» **What the task requires**
Output the data below line for line, exactly, up to and including the line where "moved: truskawka/czerwony [436, 514]" appears.

Content starts

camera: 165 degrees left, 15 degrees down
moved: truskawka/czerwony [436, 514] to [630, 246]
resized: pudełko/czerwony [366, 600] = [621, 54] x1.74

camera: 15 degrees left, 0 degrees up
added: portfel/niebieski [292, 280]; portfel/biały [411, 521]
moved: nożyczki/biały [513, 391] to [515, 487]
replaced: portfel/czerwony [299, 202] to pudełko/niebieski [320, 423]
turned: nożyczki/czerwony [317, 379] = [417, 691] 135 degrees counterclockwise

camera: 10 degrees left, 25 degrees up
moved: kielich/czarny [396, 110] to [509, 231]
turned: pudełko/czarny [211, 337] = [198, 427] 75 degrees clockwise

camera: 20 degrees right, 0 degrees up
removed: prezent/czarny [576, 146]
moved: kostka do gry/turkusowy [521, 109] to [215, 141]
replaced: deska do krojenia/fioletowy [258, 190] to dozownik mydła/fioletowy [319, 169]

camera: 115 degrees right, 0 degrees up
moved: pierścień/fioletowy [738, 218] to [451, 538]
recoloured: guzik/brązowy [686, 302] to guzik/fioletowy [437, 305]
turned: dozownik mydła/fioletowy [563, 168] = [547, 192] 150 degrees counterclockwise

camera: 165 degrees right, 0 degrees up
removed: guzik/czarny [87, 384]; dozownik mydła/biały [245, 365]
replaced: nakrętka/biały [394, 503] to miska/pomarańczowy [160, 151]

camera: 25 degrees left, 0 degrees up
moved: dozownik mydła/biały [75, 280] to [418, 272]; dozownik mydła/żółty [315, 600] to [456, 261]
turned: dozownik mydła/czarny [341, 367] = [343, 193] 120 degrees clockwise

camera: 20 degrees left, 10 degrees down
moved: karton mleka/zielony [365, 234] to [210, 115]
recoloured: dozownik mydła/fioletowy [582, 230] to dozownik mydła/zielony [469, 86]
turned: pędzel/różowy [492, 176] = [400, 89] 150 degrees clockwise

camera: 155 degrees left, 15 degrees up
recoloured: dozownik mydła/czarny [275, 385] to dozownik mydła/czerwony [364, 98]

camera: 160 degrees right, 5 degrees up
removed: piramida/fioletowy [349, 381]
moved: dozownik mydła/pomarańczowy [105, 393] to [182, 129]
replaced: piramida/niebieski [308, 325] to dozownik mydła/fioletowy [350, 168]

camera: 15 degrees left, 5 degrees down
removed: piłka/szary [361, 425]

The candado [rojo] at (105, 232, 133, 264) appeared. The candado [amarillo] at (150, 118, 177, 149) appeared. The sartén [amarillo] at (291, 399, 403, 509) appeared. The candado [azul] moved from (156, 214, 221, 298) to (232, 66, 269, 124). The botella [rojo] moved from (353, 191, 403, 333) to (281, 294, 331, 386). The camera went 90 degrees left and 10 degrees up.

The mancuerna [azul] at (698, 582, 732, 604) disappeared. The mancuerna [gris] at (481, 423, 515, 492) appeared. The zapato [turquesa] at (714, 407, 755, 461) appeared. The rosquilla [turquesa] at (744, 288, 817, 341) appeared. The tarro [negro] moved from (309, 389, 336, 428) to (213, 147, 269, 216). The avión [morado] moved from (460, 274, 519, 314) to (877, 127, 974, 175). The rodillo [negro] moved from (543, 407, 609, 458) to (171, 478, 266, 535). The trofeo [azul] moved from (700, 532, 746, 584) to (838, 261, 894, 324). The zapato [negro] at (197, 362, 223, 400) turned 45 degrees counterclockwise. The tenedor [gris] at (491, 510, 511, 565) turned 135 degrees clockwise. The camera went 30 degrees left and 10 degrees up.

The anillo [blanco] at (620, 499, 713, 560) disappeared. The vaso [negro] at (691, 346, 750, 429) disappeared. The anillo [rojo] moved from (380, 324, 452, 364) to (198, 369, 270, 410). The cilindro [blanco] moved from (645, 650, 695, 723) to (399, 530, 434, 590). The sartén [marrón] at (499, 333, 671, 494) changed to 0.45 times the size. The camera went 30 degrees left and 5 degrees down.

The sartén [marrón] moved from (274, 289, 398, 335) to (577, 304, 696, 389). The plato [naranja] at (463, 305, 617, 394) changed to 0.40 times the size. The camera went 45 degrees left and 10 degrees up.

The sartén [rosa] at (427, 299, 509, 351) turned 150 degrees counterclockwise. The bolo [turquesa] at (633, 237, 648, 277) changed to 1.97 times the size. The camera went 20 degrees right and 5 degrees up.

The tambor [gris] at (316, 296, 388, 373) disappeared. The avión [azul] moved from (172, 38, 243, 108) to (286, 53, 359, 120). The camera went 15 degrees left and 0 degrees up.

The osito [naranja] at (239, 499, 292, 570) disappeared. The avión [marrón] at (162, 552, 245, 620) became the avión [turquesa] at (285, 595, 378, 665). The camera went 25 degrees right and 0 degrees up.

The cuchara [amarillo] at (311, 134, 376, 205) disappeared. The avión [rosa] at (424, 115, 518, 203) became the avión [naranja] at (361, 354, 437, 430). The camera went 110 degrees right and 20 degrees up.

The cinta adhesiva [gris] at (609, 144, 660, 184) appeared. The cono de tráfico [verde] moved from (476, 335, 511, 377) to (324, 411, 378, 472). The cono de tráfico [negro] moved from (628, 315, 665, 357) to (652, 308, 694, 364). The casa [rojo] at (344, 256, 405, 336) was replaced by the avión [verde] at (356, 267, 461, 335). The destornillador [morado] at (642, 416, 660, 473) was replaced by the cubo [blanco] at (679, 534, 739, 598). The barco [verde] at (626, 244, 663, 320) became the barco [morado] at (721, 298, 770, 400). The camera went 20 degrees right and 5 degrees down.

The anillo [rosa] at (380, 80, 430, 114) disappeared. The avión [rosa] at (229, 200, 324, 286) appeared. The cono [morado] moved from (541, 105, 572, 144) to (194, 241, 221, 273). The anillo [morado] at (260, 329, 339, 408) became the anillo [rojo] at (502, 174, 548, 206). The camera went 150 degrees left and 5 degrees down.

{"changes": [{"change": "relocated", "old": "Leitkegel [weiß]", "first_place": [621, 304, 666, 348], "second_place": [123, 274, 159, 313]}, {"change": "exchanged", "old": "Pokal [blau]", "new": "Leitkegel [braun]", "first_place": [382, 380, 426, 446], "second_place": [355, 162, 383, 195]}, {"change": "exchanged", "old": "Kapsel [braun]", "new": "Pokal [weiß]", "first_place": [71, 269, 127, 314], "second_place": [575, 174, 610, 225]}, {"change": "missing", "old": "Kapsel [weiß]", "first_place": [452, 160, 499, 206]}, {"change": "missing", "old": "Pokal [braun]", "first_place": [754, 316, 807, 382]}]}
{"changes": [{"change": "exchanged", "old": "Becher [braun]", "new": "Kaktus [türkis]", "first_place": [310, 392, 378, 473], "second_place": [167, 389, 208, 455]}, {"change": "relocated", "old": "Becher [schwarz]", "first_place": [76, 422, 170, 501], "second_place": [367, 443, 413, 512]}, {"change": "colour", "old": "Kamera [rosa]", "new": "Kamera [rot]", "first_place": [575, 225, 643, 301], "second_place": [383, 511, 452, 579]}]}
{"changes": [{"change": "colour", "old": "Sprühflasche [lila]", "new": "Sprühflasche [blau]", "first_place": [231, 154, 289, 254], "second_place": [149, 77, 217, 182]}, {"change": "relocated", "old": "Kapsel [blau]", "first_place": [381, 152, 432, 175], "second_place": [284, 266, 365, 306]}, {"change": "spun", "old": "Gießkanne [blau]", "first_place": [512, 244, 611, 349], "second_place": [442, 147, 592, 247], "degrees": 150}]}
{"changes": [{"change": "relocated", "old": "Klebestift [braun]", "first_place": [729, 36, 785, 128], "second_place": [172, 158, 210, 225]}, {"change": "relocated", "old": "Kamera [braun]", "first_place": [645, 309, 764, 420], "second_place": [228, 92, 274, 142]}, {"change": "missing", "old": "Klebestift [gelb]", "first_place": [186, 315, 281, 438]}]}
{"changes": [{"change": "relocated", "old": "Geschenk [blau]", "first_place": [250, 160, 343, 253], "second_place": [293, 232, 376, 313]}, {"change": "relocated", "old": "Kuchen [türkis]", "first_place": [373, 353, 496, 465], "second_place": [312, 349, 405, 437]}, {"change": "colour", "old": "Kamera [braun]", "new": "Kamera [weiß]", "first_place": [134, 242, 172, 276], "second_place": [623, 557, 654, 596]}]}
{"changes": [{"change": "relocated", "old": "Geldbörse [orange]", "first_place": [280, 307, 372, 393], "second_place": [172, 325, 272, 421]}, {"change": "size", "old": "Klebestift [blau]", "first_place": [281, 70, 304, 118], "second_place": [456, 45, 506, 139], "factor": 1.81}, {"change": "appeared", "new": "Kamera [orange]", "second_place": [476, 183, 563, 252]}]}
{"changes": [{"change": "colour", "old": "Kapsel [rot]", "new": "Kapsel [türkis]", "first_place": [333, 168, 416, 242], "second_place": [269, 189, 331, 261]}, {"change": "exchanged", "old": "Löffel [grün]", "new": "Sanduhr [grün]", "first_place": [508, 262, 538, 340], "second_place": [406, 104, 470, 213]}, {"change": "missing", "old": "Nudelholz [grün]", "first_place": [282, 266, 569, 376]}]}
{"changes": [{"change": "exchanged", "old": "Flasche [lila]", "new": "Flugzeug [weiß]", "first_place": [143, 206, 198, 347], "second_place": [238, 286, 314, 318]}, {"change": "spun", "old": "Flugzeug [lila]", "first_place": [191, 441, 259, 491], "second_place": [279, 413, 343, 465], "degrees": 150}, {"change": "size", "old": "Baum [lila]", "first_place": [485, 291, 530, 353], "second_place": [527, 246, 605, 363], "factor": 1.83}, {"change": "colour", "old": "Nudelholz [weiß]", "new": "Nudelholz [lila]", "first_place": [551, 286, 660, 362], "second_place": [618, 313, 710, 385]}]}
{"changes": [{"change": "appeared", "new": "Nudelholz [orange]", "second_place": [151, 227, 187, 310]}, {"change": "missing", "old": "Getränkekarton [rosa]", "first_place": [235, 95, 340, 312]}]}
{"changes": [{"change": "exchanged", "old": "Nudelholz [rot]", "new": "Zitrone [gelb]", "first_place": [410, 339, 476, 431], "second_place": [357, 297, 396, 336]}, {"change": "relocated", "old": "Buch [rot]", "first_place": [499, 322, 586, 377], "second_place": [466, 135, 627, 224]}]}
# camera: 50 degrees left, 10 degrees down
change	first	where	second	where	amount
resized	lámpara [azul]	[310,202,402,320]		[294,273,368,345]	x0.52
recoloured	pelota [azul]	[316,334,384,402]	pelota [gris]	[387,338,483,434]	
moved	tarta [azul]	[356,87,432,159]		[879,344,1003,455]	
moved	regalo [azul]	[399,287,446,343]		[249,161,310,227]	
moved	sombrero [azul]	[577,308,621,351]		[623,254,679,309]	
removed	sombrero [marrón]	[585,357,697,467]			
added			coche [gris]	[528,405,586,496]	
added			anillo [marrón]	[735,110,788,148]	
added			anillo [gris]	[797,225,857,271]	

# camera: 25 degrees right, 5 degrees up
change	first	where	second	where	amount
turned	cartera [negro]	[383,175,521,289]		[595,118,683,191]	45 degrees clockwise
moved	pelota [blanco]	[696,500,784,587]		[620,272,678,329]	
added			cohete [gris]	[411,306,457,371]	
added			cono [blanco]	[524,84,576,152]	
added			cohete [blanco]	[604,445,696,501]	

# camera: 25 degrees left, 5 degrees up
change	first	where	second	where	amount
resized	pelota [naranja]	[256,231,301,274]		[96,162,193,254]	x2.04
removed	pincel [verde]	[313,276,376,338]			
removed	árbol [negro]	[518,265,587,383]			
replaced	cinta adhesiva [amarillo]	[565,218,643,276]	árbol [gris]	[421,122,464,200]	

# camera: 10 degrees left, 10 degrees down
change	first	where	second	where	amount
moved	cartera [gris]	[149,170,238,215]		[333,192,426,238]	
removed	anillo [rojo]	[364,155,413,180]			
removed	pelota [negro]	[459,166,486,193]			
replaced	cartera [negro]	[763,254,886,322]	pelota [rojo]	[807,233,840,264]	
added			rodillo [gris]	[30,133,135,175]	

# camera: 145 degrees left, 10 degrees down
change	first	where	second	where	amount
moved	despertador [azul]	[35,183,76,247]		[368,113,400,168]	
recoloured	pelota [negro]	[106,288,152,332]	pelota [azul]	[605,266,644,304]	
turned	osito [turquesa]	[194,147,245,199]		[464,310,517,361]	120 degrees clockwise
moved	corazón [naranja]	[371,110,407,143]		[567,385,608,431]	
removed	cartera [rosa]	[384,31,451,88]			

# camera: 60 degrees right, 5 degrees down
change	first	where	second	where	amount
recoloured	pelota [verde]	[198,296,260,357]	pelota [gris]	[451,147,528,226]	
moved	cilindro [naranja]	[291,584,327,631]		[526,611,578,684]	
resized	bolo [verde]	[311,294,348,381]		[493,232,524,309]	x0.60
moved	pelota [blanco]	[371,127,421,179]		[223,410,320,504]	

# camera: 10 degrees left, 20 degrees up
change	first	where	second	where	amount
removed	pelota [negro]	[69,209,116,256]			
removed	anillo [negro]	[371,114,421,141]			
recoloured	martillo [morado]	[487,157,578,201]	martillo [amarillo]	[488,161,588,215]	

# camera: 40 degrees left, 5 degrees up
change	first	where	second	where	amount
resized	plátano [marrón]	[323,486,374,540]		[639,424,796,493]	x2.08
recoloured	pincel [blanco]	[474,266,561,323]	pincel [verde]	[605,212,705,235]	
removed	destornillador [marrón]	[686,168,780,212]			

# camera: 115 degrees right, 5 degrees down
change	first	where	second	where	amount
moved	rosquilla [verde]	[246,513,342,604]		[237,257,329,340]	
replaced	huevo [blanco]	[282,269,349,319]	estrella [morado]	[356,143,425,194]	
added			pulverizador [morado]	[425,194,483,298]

Content ends

» **Reply to the exercise**
camera: 165 degrees left, 15 degrees down
moved: truskawka/czerwony [436, 514] to [630, 246]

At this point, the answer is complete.